SET TASK => Rewrite the material below with "camera" swapped for "viewer" everywhere and nothing else changed, leaving out the pictures.

EXERCISE MATERIAL =>

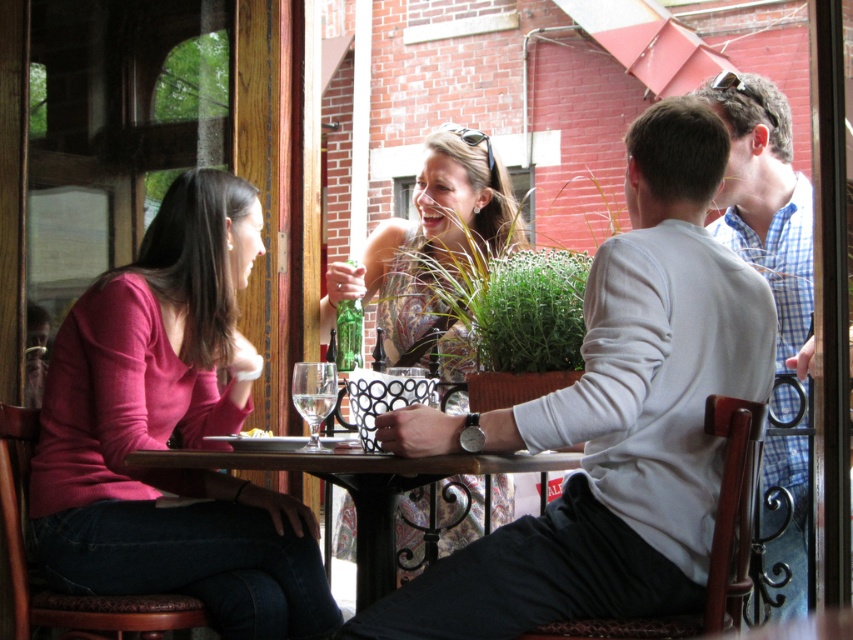
Question: Is light gray sweater at right positioned behind yellow crumbly food at table center?

Choices:
 (A) yes
 (B) no

Answer: (A)

Question: Which point is farther to the camera?

Choices:
 (A) light gray sweater at right
 (B) patterned fabric dress at center

Answer: (B)

Question: Is light gray sweater at center in front of patterned fabric dress at center?

Choices:
 (A) no
 (B) yes

Answer: (B)

Question: In this image, where is clear glass wine glass at table center located relative to green glass bottle at center?

Choices:
 (A) below
 (B) above

Answer: (A)

Question: Which object appears closest to the camera in this image?

Choices:
 (A) clear glass wine at table center
 (B) patterned fabric dress at center
 (C) matte pink sweater at left

Answer: (A)

Question: Among these points, which one is farthest from the camera?

Choices:
 (A) coord(387,520)
 (B) coord(73,401)

Answer: (B)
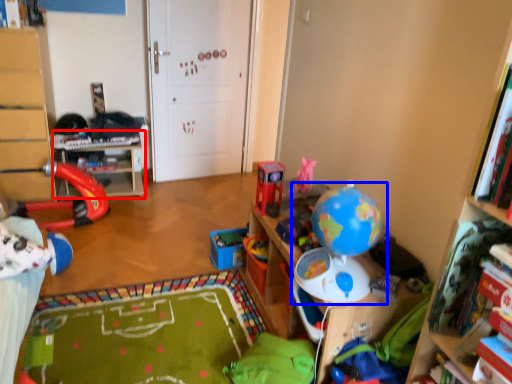
Question: Which object is further to the camera taking this photo, table (highlighted by a red box) or toy (highlighted by a blue box)?

Choices:
 (A) table
 (B) toy

Answer: (A)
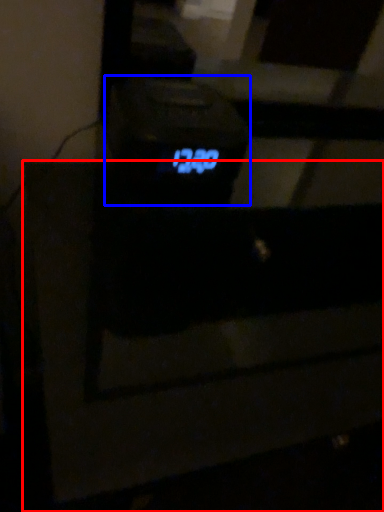
Question: Which point is closer to the camera, furniture (highlighted by a red box) or digital clock (highlighted by a blue box)?

Choices:
 (A) furniture
 (B) digital clock

Answer: (A)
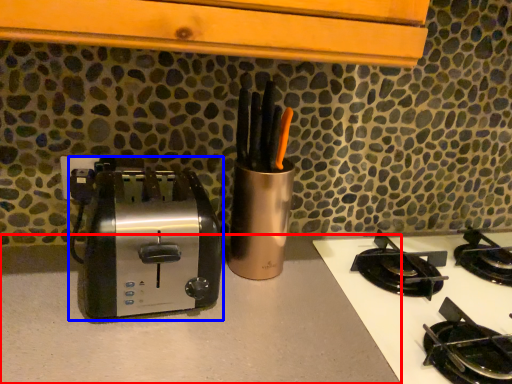
Question: Which of the following is the farthest to the observer, counter top (highlighted by a red box) or toaster (highlighted by a blue box)?

Choices:
 (A) counter top
 (B) toaster

Answer: (B)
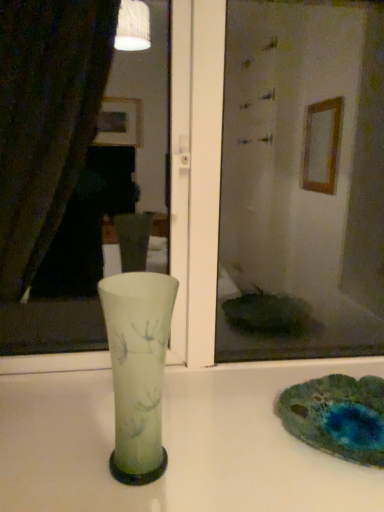
In order to click on vacant space situated on the left part of frosted glass vase at center in this screenshot , I will do pyautogui.click(x=53, y=461).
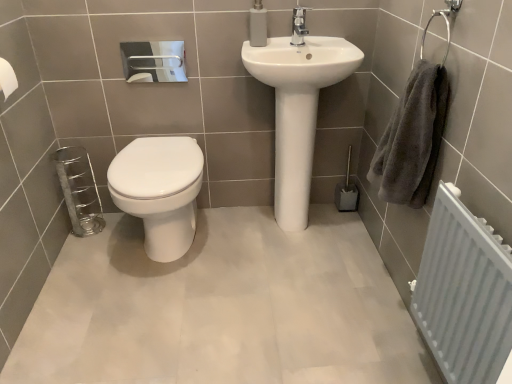
Image resolution: width=512 pixels, height=384 pixels. Identify the location of vacant space positioned to the left of white glossy toilet at center. (82, 259).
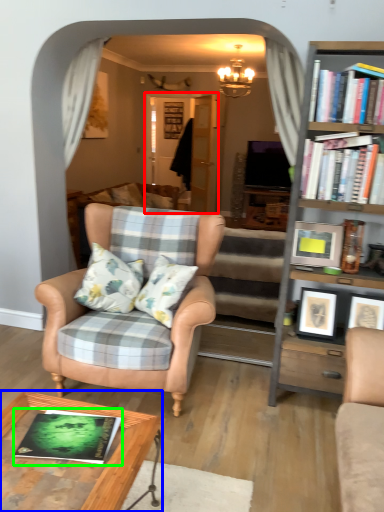
Question: Which object is positioned farthest from glass door (highlighted by a red box)? Select from table (highlighted by a blue box) and book (highlighted by a green box).

Choices:
 (A) table
 (B) book

Answer: (B)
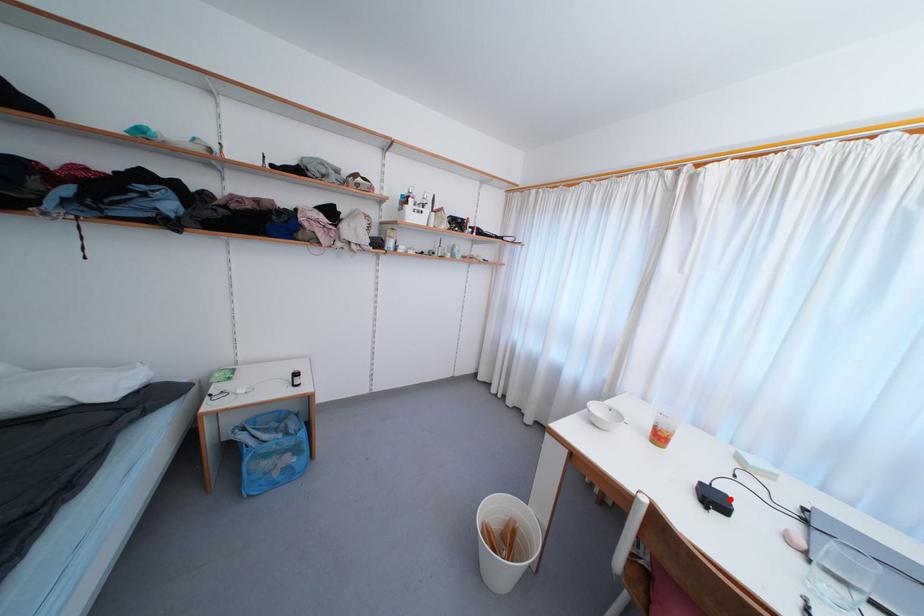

RESULT OF THE TASK =>
Question: Is light gray sweater at right positioned behind yellow crumbly food at table center?

Choices:
 (A) yes
 (B) no

Answer: (A)

Question: Which point is farther to the viewer?

Choices:
 (A) light gray sweater at right
 (B) patterned fabric dress at center

Answer: (B)

Question: Is light gray sweater at center in front of patterned fabric dress at center?

Choices:
 (A) no
 (B) yes

Answer: (B)

Question: In this image, where is clear glass wine glass at table center located relative to green glass bottle at center?

Choices:
 (A) below
 (B) above

Answer: (A)

Question: Which object appears closest to the viewer in this image?

Choices:
 (A) clear glass wine at table center
 (B) patterned fabric dress at center
 (C) matte pink sweater at left

Answer: (A)

Question: Among these points, which one is farthest from the viewer?

Choices:
 (A) coord(387,520)
 (B) coord(73,401)

Answer: (B)
Question: Which object is further to the viewer taking this photo, table (highlighted by a red box) or toy (highlighted by a blue box)?

Choices:
 (A) table
 (B) toy

Answer: (A)
Question: Which point is closer to the viewer, furniture (highlighted by a red box) or digital clock (highlighted by a blue box)?

Choices:
 (A) furniture
 (B) digital clock

Answer: (A)
Question: Which of the following is the farthest to the observer, counter top (highlighted by a red box) or toaster (highlighted by a blue box)?

Choices:
 (A) counter top
 (B) toaster

Answer: (B)
In order to click on vacant space situated on the left part of frosted glass vase at center in this screenshot , I will do pyautogui.click(x=53, y=461).
Image resolution: width=512 pixels, height=384 pixels. Identify the location of vacant space positioned to the left of white glossy toilet at center. (82, 259).
Question: Which object is positioned farthest from glass door (highlighted by a red box)? Select from table (highlighted by a blue box) and book (highlighted by a green box).

Choices:
 (A) table
 (B) book

Answer: (B)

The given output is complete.